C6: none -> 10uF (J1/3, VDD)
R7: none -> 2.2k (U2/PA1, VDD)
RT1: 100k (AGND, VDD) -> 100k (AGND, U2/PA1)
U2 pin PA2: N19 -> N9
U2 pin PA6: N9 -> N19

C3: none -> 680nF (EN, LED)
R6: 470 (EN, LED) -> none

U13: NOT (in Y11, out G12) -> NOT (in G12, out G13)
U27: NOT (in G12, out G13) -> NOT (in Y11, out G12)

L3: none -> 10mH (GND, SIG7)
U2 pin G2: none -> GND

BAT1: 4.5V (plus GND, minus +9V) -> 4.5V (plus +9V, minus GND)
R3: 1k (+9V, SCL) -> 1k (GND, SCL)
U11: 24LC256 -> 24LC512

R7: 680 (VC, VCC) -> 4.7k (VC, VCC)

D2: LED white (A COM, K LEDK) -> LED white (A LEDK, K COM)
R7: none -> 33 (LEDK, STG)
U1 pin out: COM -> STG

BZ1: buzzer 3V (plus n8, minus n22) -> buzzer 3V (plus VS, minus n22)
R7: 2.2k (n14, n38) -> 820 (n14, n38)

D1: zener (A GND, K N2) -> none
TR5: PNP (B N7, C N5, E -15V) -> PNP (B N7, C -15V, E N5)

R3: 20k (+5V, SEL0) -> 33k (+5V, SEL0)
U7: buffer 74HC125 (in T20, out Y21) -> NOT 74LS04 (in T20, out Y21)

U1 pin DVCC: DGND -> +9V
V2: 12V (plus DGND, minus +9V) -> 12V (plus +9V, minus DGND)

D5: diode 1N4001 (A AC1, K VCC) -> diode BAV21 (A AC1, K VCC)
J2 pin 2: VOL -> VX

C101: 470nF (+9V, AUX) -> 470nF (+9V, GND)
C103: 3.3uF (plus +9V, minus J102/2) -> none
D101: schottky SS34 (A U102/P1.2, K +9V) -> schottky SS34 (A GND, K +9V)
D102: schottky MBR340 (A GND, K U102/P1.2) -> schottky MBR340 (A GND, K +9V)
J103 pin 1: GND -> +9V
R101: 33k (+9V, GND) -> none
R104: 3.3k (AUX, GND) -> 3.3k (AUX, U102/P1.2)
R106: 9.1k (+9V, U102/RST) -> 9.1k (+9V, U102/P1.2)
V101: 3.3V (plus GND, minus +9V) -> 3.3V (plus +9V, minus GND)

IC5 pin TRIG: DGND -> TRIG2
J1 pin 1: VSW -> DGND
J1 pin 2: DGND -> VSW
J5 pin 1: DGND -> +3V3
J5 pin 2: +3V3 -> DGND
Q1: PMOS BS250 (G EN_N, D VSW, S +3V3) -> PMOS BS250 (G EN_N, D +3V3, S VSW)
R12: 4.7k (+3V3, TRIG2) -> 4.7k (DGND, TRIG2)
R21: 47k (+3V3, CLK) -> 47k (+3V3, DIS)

* [Exercise objective] Show the data once more, exactly as it was written.

* [Reply]
C6: none -> 10uF (J1/3, VDD)
R7: none -> 2.2k (U2/PA1, VDD)
RT1: 100k (AGND, VDD) -> 100k (AGND, U2/PA1)
U2 pin PA2: N19 -> N9
U2 pin PA6: N9 -> N19

C3: none -> 680nF (EN, LED)
R6: 470 (EN, LED) -> none

U13: NOT (in Y11, out G12) -> NOT (in G12, out G13)
U27: NOT (in G12, out G13) -> NOT (in Y11, out G12)

L3: none -> 10mH (GND, SIG7)
U2 pin G2: none -> GND

BAT1: 4.5V (plus GND, minus +9V) -> 4.5V (plus +9V, minus GND)
R3: 1k (+9V, SCL) -> 1k (GND, SCL)
U11: 24LC256 -> 24LC512

R7: 680 (VC, VCC) -> 4.7k (VC, VCC)

D2: LED white (A COM, K LEDK) -> LED white (A LEDK, K COM)
R7: none -> 33 (LEDK, STG)
U1 pin out: COM -> STG

BZ1: buzzer 3V (plus n8, minus n22) -> buzzer 3V (plus VS, minus n22)
R7: 2.2k (n14, n38) -> 820 (n14, n38)

D1: zener (A GND, K N2) -> none
TR5: PNP (B N7, C N5, E -15V) -> PNP (B N7, C -15V, E N5)

R3: 20k (+5V, SEL0) -> 33k (+5V, SEL0)
U7: buffer 74HC125 (in T20, out Y21) -> NOT 74LS04 (in T20, out Y21)

U1 pin DVCC: DGND -> +9V
V2: 12V (plus DGND, minus +9V) -> 12V (plus +9V, minus DGND)

D5: diode 1N4001 (A AC1, K VCC) -> diode BAV21 (A AC1, K VCC)
J2 pin 2: VOL -> VX

C101: 470nF (+9V, AUX) -> 470nF (+9V, GND)
C103: 3.3uF (plus +9V, minus J102/2) -> none
D101: schottky SS34 (A U102/P1.2, K +9V) -> schottky SS34 (A GND, K +9V)
D102: schottky MBR340 (A GND, K U102/P1.2) -> schottky MBR340 (A GND, K +9V)
J103 pin 1: GND -> +9V
R101: 33k (+9V, GND) -> none
R104: 3.3k (AUX, GND) -> 3.3k (AUX, U102/P1.2)
R106: 9.1k (+9V, U102/RST) -> 9.1k (+9V, U102/P1.2)
V101: 3.3V (plus GND, minus +9V) -> 3.3V (plus +9V, minus GND)

IC5 pin TRIG: DGND -> TRIG2
J1 pin 1: VSW -> DGND
J1 pin 2: DGND -> VSW
J5 pin 1: DGND -> +3V3
J5 pin 2: +3V3 -> DGND
Q1: PMOS BS250 (G EN_N, D VSW, S +3V3) -> PMOS BS250 (G EN_N, D +3V3, S VSW)
R12: 4.7k (+3V3, TRIG2) -> 4.7k (DGND, TRIG2)
R21: 47k (+3V3, CLK) -> 47k (+3V3, DIS)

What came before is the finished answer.